EXERCISE INSTRUCTIONS: Go to the line below containing "R14: 1.2k (N_23, N_25) -> 150 (N_23, N_25)" and print exactly from there through the line containing "U3 pin in+: GND -> 5V", both included. Print nothing else.

PROVIDED DATA:

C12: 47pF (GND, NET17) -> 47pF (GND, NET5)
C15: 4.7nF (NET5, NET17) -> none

--

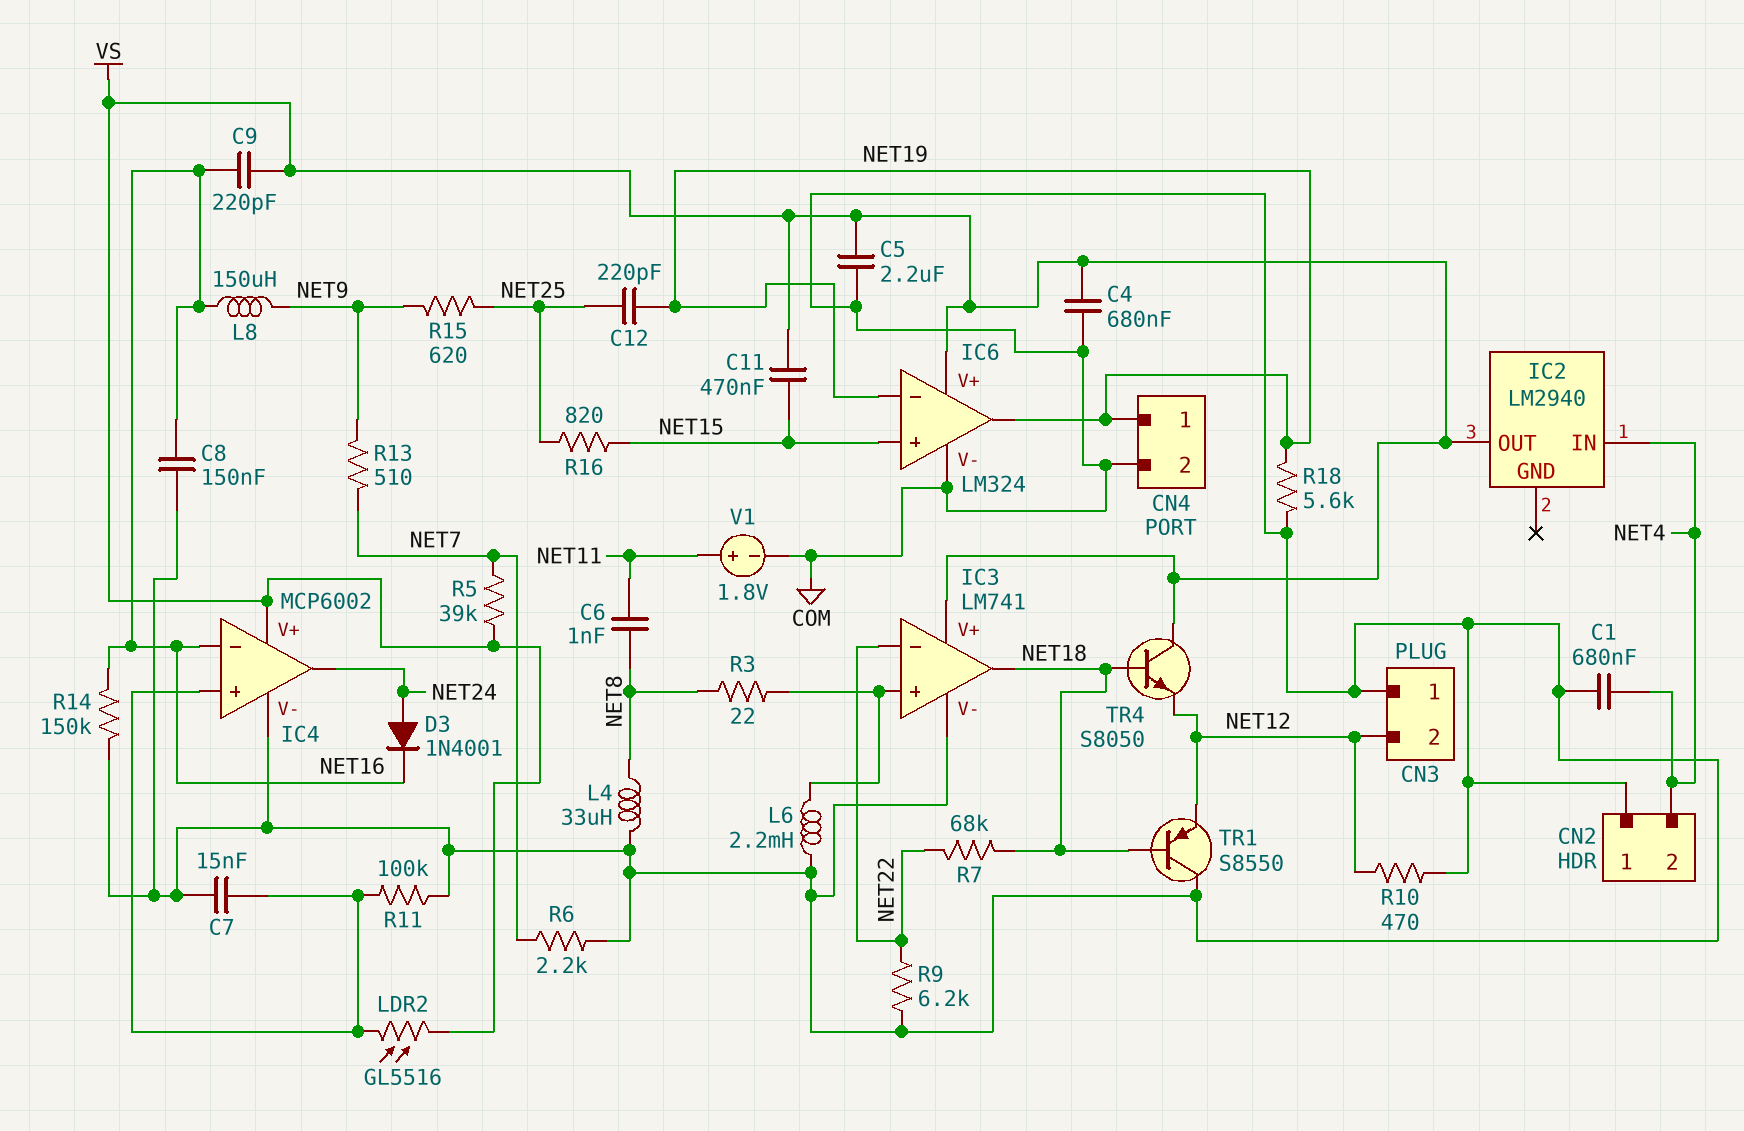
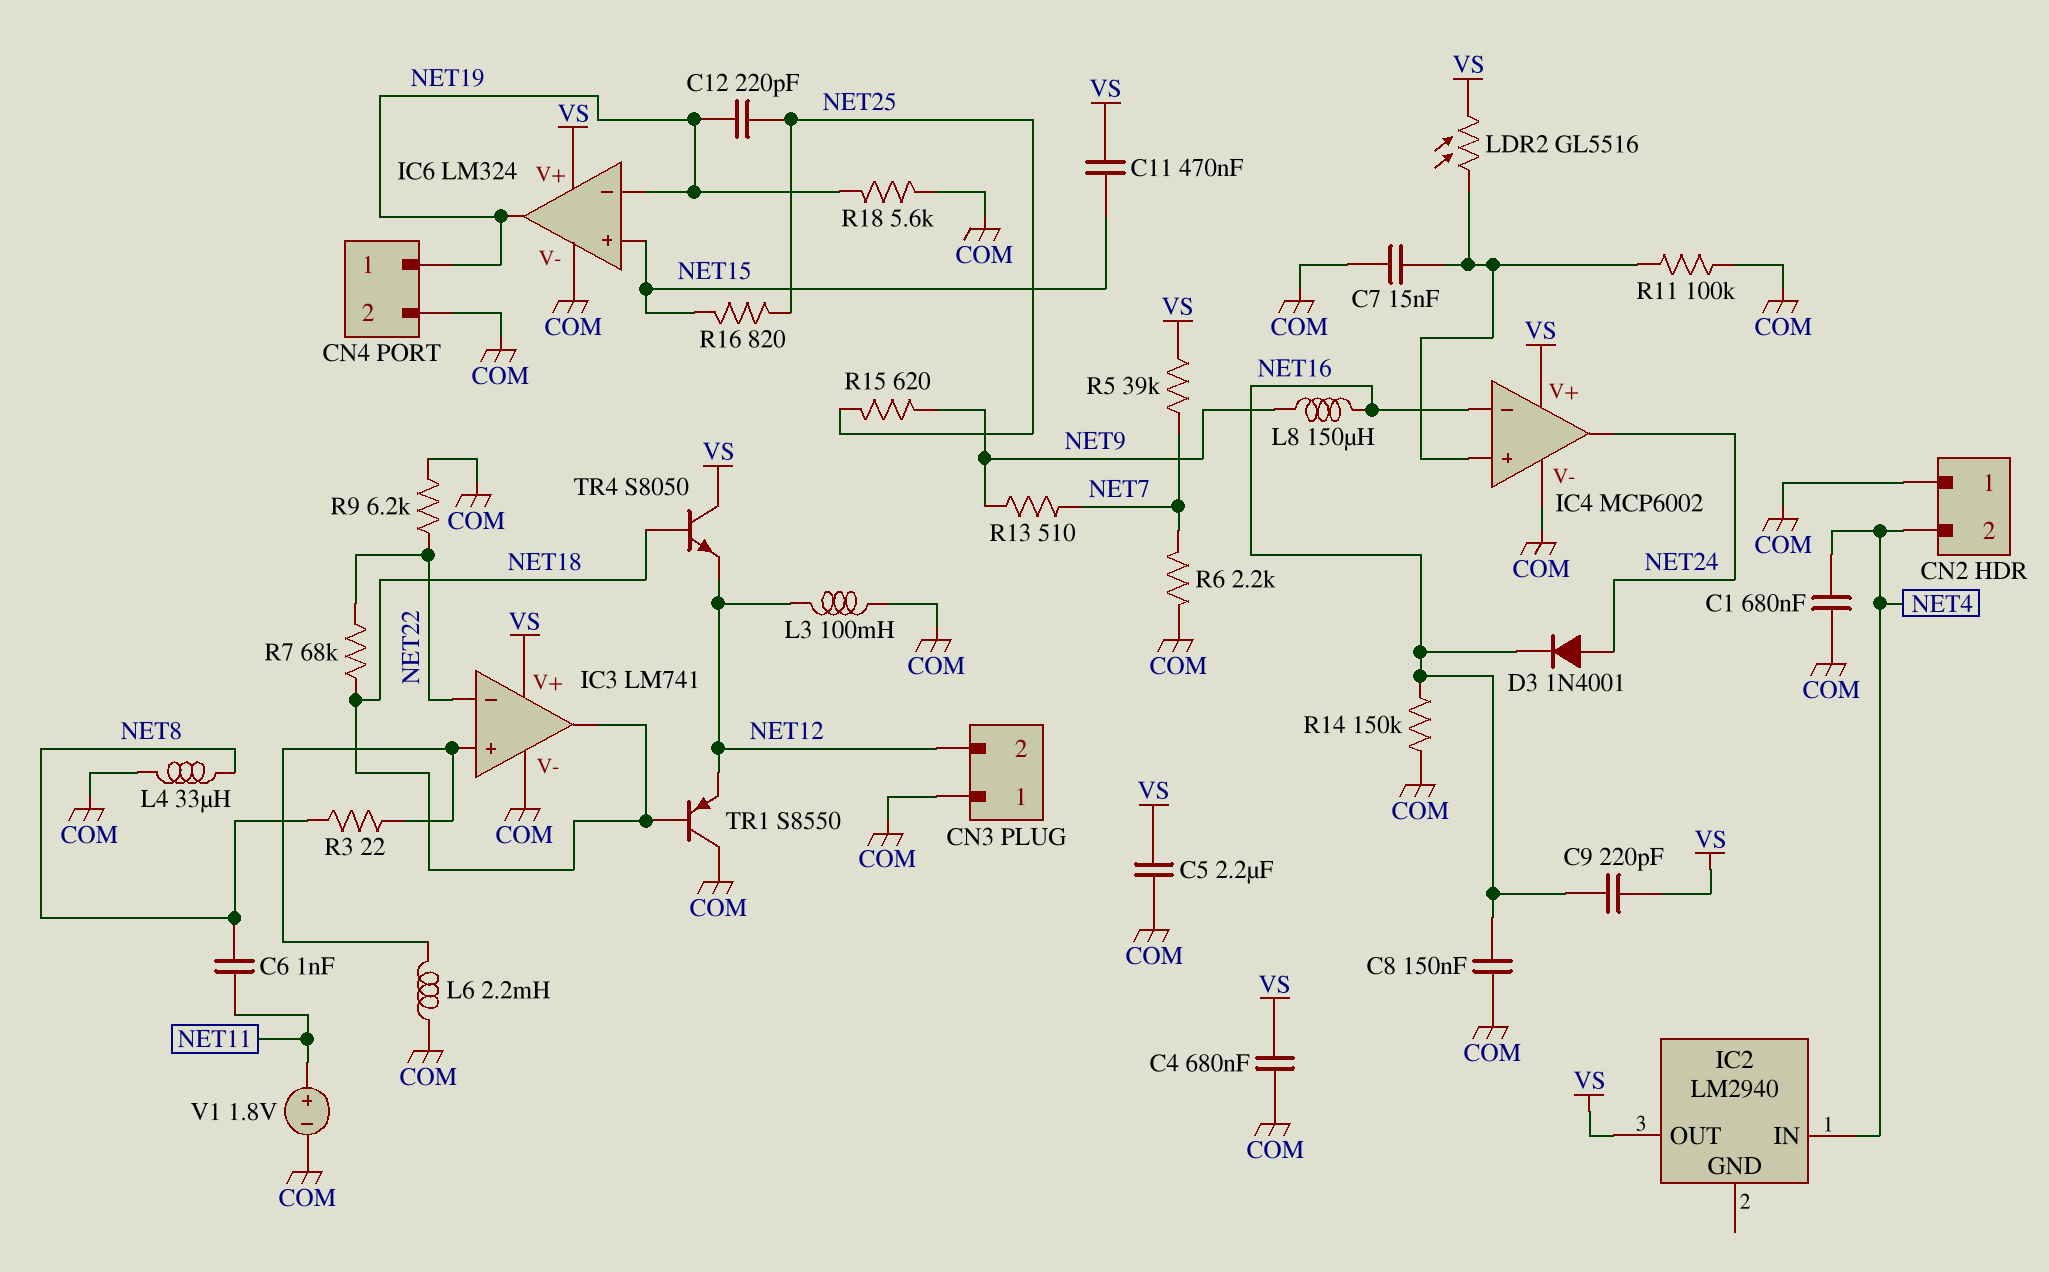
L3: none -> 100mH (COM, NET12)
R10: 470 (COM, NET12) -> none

* * *

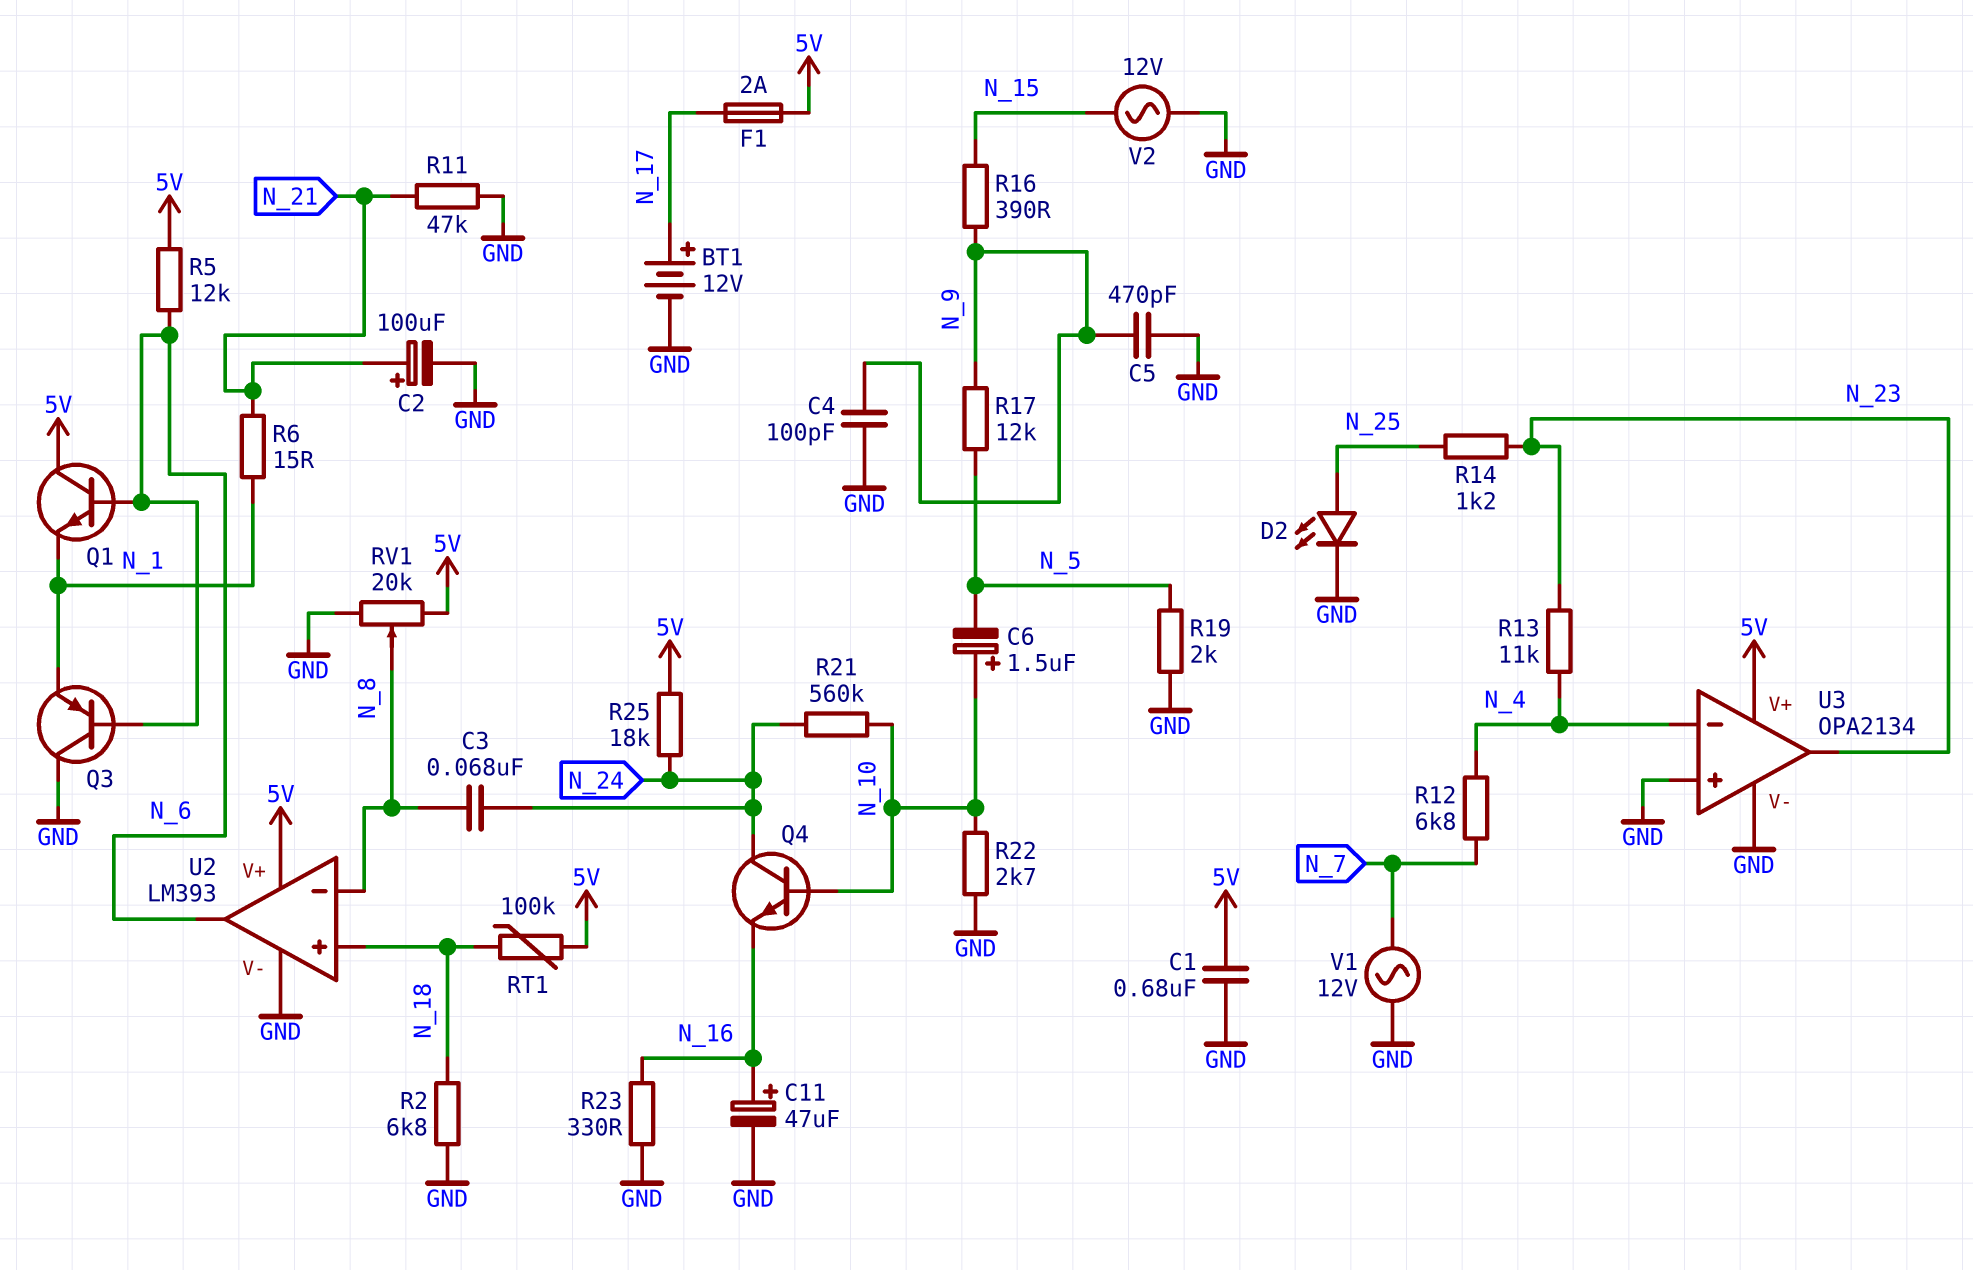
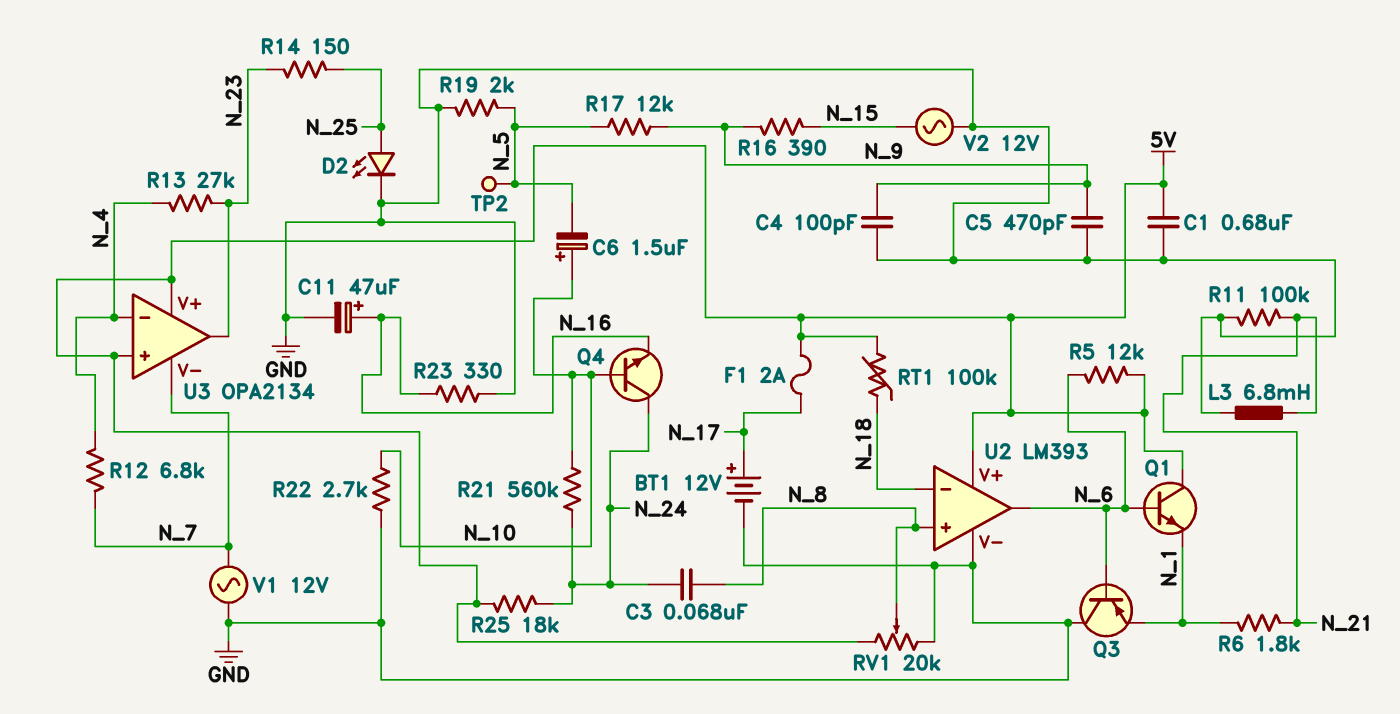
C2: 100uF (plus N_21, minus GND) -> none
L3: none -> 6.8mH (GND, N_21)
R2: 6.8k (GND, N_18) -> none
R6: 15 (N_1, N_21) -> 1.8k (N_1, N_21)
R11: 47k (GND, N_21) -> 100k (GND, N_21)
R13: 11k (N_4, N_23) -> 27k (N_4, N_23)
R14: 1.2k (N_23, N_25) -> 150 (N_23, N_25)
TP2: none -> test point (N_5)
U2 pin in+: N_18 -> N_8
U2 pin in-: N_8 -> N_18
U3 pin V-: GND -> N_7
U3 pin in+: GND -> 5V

OUTPUT FOR THIS EXERCISE:
R14: 1.2k (N_23, N_25) -> 150 (N_23, N_25)
TP2: none -> test point (N_5)
U2 pin in+: N_18 -> N_8
U2 pin in-: N_8 -> N_18
U3 pin V-: GND -> N_7
U3 pin in+: GND -> 5V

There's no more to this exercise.